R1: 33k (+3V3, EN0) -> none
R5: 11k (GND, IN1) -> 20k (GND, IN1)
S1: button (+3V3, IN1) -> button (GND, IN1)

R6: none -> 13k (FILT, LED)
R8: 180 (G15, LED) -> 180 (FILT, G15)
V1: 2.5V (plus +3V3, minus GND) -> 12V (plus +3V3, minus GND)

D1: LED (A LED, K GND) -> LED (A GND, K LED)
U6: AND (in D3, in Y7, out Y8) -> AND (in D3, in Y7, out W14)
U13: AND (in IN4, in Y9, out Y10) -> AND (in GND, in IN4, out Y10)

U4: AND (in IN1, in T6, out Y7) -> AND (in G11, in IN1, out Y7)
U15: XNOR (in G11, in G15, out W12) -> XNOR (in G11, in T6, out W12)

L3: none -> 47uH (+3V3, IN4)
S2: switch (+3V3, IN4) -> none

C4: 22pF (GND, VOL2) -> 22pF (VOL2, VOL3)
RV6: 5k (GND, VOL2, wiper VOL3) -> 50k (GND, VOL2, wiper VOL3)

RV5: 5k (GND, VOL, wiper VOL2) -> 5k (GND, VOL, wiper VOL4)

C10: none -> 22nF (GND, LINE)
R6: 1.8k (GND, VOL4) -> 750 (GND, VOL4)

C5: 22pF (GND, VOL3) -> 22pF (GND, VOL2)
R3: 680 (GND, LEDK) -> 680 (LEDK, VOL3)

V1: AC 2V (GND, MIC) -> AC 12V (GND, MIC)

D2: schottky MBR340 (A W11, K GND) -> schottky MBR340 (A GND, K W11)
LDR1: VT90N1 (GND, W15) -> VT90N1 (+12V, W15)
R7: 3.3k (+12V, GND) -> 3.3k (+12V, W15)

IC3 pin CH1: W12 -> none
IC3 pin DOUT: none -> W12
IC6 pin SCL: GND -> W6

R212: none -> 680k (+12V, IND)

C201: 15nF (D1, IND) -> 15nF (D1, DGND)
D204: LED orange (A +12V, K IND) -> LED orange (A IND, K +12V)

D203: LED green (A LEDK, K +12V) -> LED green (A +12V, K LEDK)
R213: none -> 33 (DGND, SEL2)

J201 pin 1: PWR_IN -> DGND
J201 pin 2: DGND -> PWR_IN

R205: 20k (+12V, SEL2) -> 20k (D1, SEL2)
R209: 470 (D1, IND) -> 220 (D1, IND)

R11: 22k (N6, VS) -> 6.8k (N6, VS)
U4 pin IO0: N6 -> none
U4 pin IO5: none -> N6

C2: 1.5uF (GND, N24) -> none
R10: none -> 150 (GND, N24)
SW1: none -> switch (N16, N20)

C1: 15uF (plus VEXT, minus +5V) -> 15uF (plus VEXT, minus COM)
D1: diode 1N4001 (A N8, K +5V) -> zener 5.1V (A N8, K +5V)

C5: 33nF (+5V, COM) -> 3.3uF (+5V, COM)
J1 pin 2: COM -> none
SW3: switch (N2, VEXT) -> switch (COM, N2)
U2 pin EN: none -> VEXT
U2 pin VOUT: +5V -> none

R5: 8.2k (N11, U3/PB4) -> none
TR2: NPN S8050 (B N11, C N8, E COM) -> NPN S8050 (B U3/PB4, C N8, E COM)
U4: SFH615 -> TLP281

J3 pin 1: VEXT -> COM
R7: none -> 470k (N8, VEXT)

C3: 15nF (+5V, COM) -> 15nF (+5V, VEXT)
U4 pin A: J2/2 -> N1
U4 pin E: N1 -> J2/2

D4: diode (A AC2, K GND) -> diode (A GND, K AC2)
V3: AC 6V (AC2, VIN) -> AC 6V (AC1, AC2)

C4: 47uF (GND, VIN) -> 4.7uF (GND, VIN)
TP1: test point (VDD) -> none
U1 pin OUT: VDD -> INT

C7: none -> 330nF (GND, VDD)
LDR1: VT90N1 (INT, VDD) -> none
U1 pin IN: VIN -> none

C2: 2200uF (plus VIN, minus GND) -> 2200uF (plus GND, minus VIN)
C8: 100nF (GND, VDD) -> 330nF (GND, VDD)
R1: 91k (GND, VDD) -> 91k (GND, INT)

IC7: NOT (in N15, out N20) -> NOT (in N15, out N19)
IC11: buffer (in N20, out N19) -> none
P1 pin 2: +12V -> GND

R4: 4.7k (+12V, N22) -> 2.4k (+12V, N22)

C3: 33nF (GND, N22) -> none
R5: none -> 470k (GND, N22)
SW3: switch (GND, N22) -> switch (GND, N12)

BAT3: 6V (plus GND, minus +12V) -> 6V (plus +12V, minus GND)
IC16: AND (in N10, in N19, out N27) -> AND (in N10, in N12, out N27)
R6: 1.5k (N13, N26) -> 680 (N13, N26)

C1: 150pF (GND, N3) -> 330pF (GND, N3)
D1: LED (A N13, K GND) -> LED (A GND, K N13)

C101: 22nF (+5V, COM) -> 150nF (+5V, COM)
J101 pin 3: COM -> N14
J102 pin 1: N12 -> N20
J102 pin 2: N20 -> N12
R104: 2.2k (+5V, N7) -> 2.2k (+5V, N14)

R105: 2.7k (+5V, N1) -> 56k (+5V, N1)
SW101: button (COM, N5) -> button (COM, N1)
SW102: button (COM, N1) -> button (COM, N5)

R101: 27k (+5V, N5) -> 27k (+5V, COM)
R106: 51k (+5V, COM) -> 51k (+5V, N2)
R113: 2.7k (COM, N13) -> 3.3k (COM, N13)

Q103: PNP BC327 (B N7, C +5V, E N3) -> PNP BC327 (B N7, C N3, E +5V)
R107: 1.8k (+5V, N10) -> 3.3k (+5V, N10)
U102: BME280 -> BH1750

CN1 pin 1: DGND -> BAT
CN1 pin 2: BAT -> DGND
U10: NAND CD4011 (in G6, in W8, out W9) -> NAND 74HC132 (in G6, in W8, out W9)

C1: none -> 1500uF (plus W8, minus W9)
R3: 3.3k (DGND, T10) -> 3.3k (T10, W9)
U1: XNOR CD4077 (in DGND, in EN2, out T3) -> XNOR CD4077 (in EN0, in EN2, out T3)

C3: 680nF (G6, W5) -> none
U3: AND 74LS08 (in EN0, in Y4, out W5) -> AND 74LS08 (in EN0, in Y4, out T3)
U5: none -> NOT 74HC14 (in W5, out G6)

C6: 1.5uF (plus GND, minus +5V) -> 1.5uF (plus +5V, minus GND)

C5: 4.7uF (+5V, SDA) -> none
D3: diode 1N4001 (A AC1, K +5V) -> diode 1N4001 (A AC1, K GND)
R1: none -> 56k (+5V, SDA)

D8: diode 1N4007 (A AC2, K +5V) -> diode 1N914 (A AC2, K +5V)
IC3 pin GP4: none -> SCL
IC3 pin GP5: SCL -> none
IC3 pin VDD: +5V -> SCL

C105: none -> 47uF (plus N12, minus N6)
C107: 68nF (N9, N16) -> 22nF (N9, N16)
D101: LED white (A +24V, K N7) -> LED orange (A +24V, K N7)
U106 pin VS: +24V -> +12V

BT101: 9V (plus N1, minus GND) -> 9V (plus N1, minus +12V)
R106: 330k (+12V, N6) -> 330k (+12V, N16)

--------

PROBLEM DETAILS
Nothing beyond the line containing "D1: LED (A LED, K GND) -> LED (A GND, K LED)" is to be output; the lines above, from the first one onward to that line, are to be transcribed exactly.

EXERCISE SOLUTION
R1: 33k (+3V3, EN0) -> none
R5: 11k (GND, IN1) -> 20k (GND, IN1)
S1: button (+3V3, IN1) -> button (GND, IN1)

R6: none -> 13k (FILT, LED)
R8: 180 (G15, LED) -> 180 (FILT, G15)
V1: 2.5V (plus +3V3, minus GND) -> 12V (plus +3V3, minus GND)

D1: LED (A LED, K GND) -> LED (A GND, K LED)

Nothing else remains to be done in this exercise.